WORK INSTRUCTIONS
Without including any images, set down the records below exactly.

==== MATERIAL FOR THIS TASK

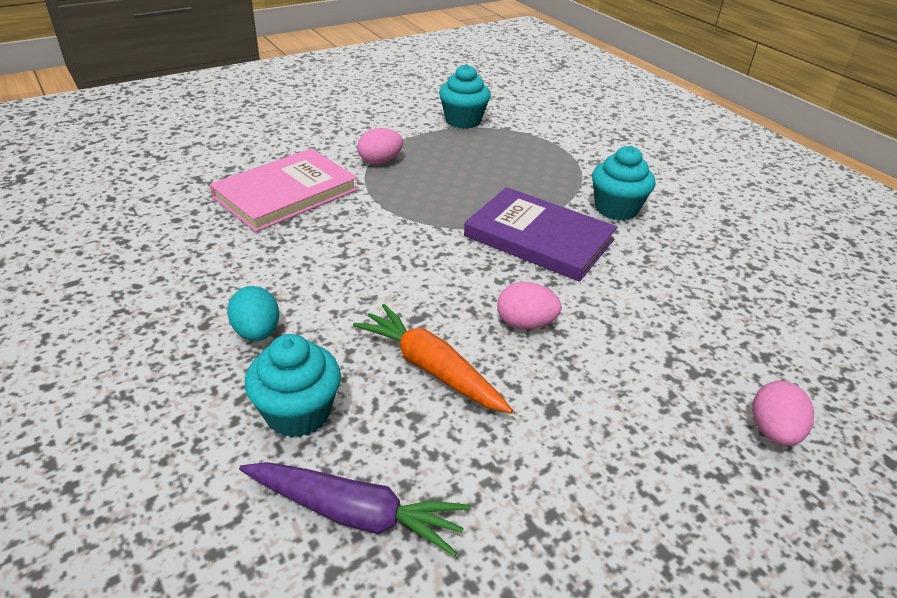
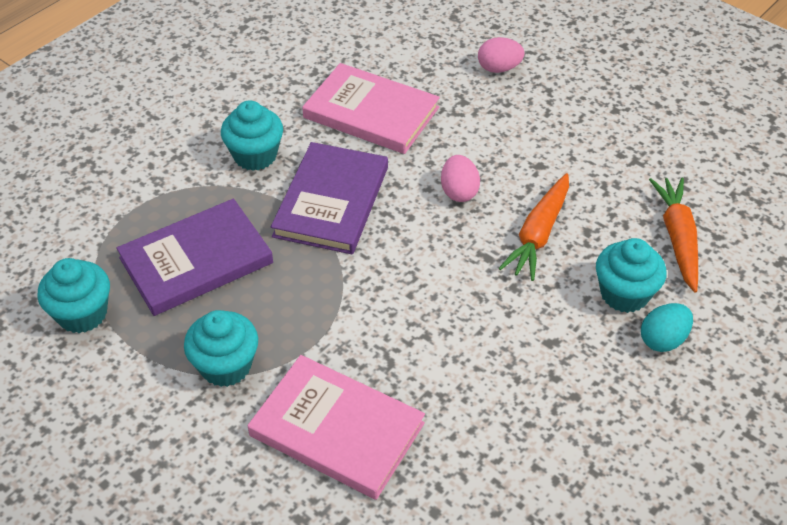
camera: 105 degrees left, 10 degrees up
(257, 332) = (562, 354): turquoise egg -> turquoise egg (663, 340)
(354, 513) = (677, 238): purple carrot -> orange carrot
(380, 161) = (226, 366): pink egg -> turquoise cupcake
(493, 165) = (196, 261): none -> purple book
(676, 290) = (371, 113): none -> pink book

========

THE COMPLETED TASK
camera: 105 degrees left, 10 degrees up
(257, 332) = (562, 354): turquoise egg -> turquoise egg (663, 340)
(354, 513) = (677, 238): purple carrot -> orange carrot
(380, 161) = (226, 366): pink egg -> turquoise cupcake
(493, 165) = (196, 261): none -> purple book
(676, 290) = (371, 113): none -> pink book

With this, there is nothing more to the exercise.